***** PROVIDED RECORDS *****

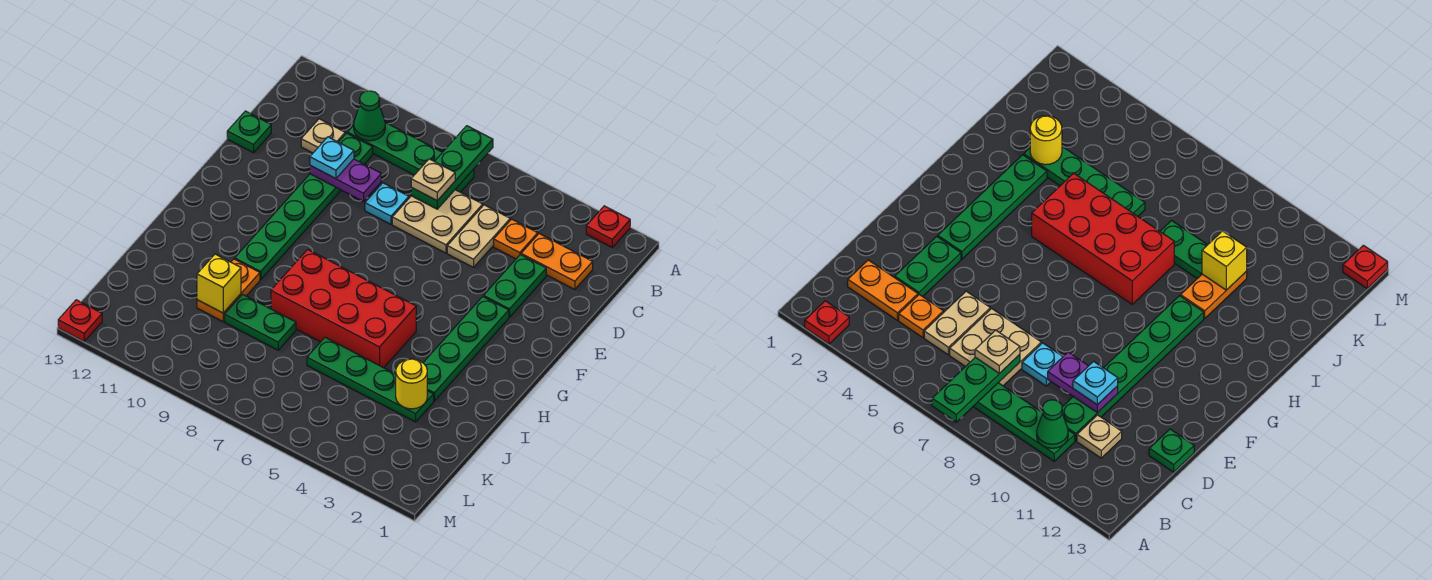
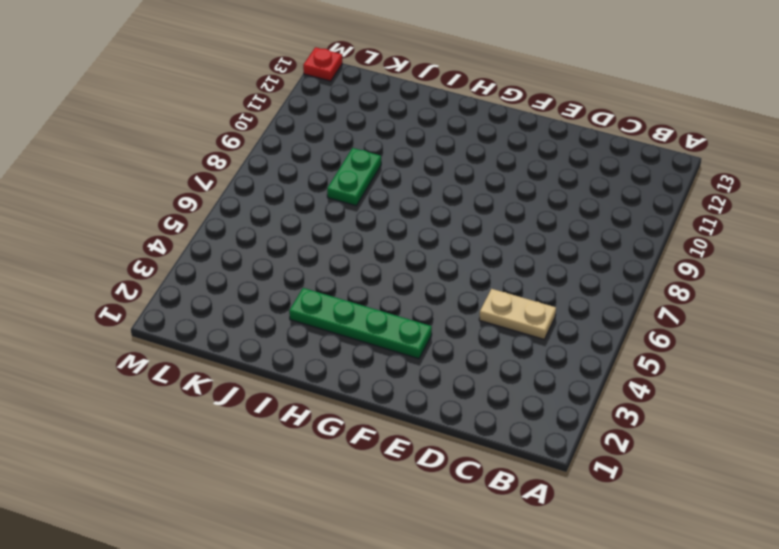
none -> red plate A2 level 1
none -> green plate B7:B10 level 1
none -> orange plate C2:C3 level 1

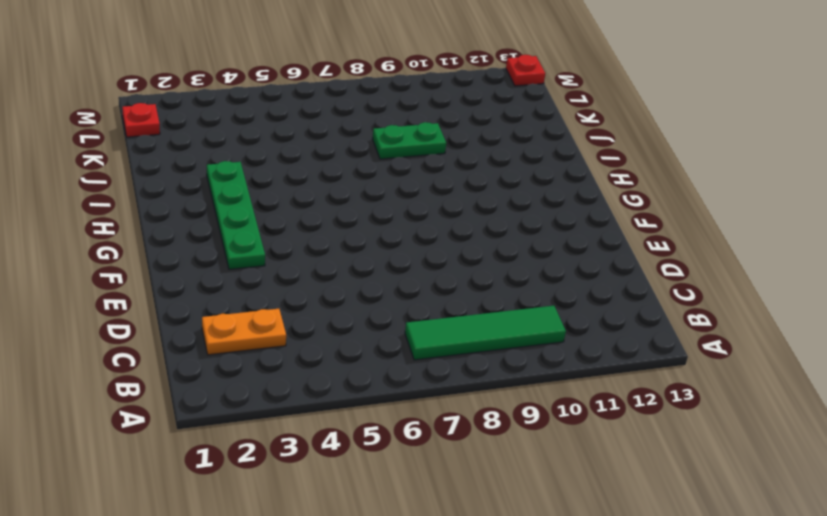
green tile B7:B10 level 1 -> green plate B7:B10 level 1
red plate L1 level 1 -> red plate A2 level 1
none -> orange plate C4 level 1
none -> tan plate C5:D5 level 1
none -> tan plate C6:D7 level 1

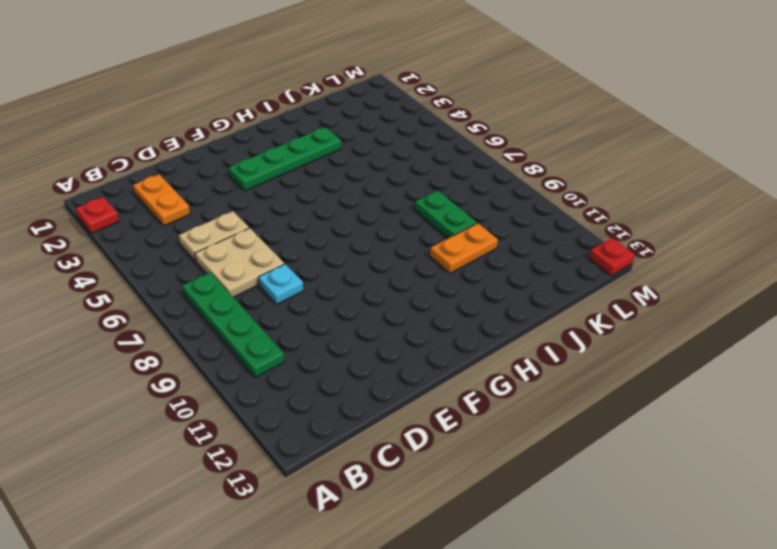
none -> orange plate C4 level 1
none -> green plate C10:H10 level 1
none -> tan plate C11 level 1

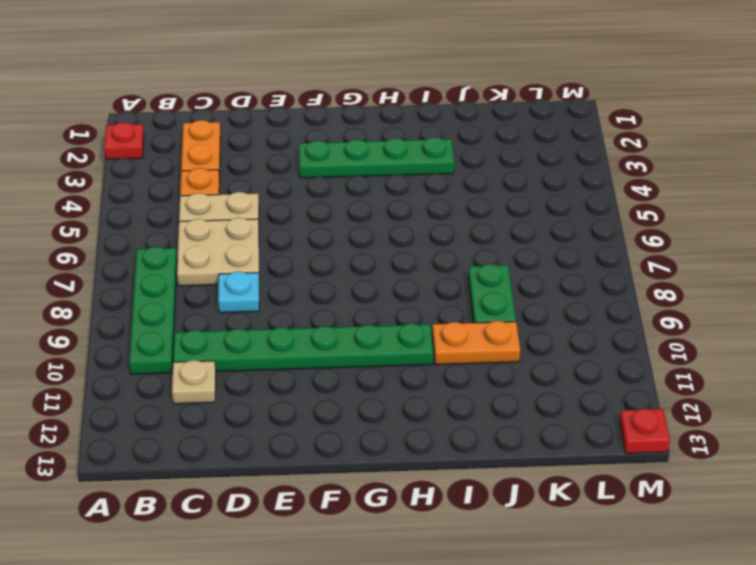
none -> green plate D3:E3 level 1
none -> green plate D13 level 1
none -> red brick H5:I8 level 1

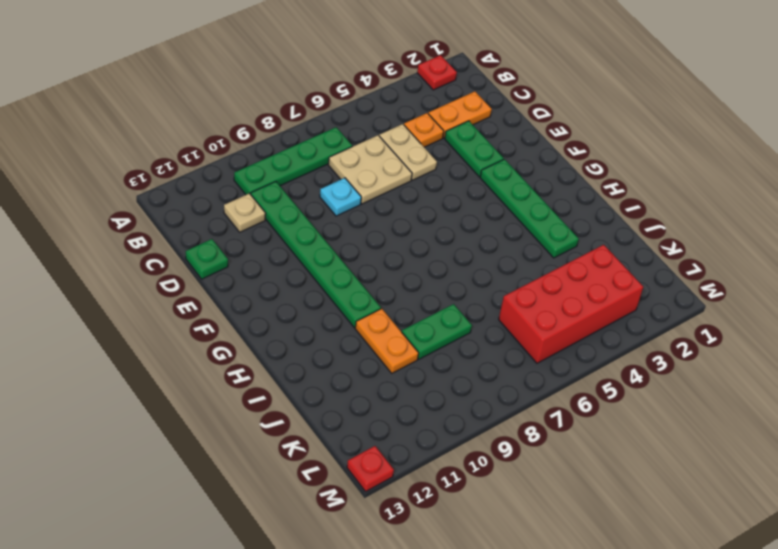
red brick K3:L6 level 1 -> red brick H5:I8 level 1
none -> green plate J3:J6 level 1
none -> green plate A7:C7 level 2
none -> green cone B10 level 2

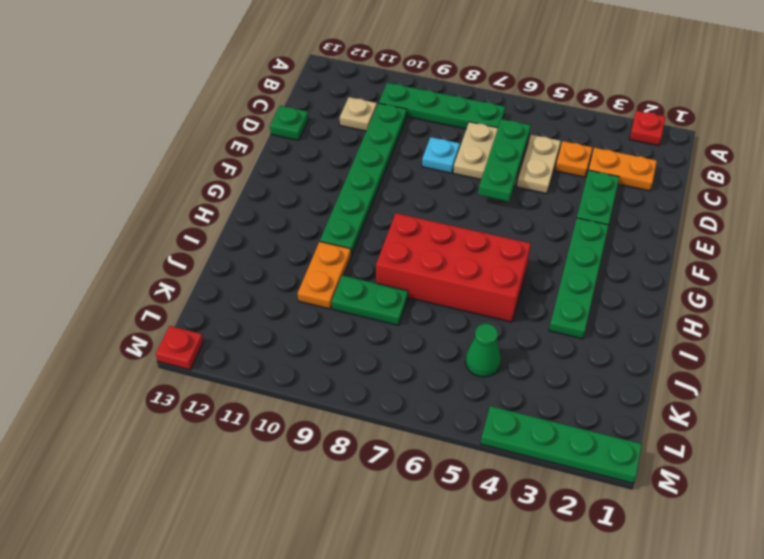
green plate C6:E6 level 2 -> green plate A7:C7 level 2
green cone K5 level 1 -> green cone B10 level 2
green plate M1:M4 level 1 -> green plate J3:J6 level 1
none -> purple plate D9:D10 level 2
none -> yellow round brick J3 level 2
none -> yellow brick J10 level 2

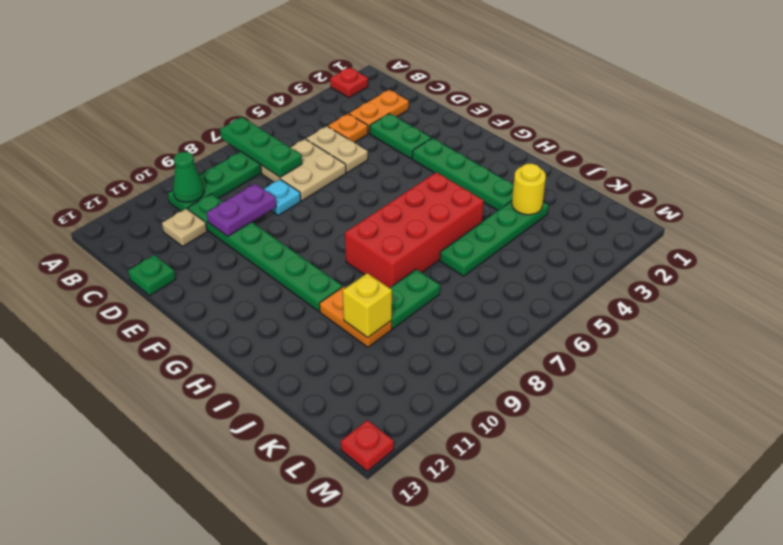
none -> tan plate C7 level 3
none -> cyan plate D10 level 3

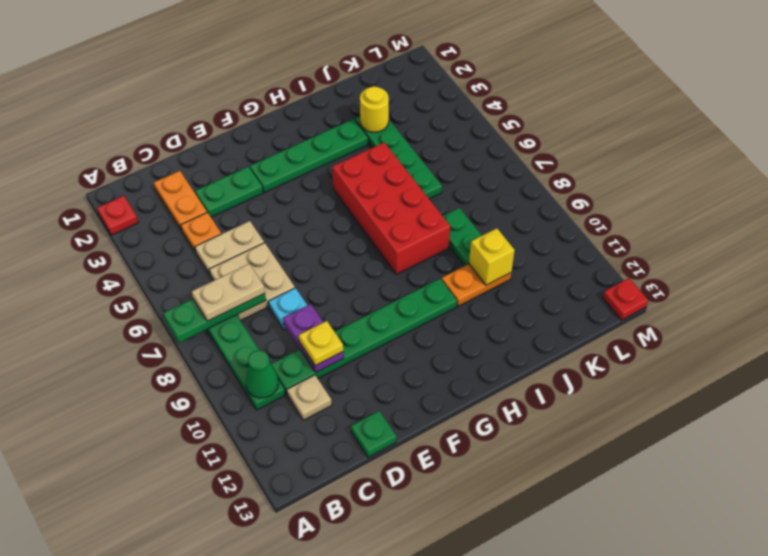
tan plate B7:C7 level 3 -> tan plate C7 level 3
yellow plate D10 level 3 -> cyan plate D10 level 3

*****

THE TASK:
I would like you to retype exactly the lines running from the one containing "none -> green cone B10 level 2" to the last line of the entries, both included, leaving all pictures out.

REPLY:
none -> green cone B10 level 2

green plate C6:E6 level 2 -> green plate A7:C7 level 2
green cone K5 level 1 -> green cone B10 level 2
green plate M1:M4 level 1 -> green plate J3:J6 level 1
none -> purple plate D9:D10 level 2
none -> yellow round brick J3 level 2
none -> yellow brick J10 level 2

none -> tan plate C7 level 3
none -> cyan plate D10 level 3

tan plate B7:C7 level 3 -> tan plate C7 level 3
yellow plate D10 level 3 -> cyan plate D10 level 3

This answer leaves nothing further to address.